After the line containing "relocated: piramida/pomarańczowy <542", write nothing more; before it, reproduce every line of the material below exactly, starting with the first.

**DATA TO EXAMINE**:
-------------------------
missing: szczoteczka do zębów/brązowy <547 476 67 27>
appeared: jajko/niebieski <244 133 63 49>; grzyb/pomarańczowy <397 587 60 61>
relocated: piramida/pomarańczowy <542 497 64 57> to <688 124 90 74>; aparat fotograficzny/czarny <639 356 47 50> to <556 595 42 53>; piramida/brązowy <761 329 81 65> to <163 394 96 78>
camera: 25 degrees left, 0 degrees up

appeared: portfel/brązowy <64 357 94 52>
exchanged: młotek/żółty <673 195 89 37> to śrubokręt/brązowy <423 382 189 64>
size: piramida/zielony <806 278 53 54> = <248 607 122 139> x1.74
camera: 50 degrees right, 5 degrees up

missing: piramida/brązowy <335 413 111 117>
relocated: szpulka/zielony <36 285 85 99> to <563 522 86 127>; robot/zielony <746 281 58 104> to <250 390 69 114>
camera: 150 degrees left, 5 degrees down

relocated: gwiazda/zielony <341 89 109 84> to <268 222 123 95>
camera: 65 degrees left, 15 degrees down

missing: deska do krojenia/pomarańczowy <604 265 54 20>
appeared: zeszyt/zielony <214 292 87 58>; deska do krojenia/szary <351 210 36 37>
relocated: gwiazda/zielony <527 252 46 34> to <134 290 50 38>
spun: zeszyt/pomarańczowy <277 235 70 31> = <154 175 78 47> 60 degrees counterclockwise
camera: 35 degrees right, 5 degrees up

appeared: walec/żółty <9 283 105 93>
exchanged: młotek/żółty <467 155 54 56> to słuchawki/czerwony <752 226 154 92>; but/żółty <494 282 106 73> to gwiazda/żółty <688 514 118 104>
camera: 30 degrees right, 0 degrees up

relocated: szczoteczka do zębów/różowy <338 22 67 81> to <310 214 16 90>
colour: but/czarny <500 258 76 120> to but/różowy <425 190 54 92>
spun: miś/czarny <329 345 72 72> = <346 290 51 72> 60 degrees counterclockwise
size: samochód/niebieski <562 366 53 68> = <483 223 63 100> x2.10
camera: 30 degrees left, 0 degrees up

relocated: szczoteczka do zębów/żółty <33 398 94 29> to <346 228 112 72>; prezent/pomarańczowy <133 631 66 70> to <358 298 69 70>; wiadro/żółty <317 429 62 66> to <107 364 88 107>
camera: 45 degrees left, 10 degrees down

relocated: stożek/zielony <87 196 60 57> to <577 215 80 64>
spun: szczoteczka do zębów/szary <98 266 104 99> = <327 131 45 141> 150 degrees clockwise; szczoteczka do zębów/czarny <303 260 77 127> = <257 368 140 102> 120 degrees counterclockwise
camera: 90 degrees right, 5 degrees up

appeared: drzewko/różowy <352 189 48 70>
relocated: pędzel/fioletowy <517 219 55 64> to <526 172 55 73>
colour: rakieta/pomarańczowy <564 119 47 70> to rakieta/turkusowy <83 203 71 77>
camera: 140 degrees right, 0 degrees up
-------------------------
**EXPECTED ANSWER**:
missing: szczoteczka do zębów/brązowy <547 476 67 27>
appeared: jajko/niebieski <244 133 63 49>; grzyb/pomarańczowy <397 587 60 61>
relocated: piramida/pomarańczowy <542 497 64 57> to <688 124 90 74>; aparat fotograficzny/czarny <639 356 47 50> to <556 595 42 53>; piramida/brązowy <761 329 81 65> to <163 394 96 78>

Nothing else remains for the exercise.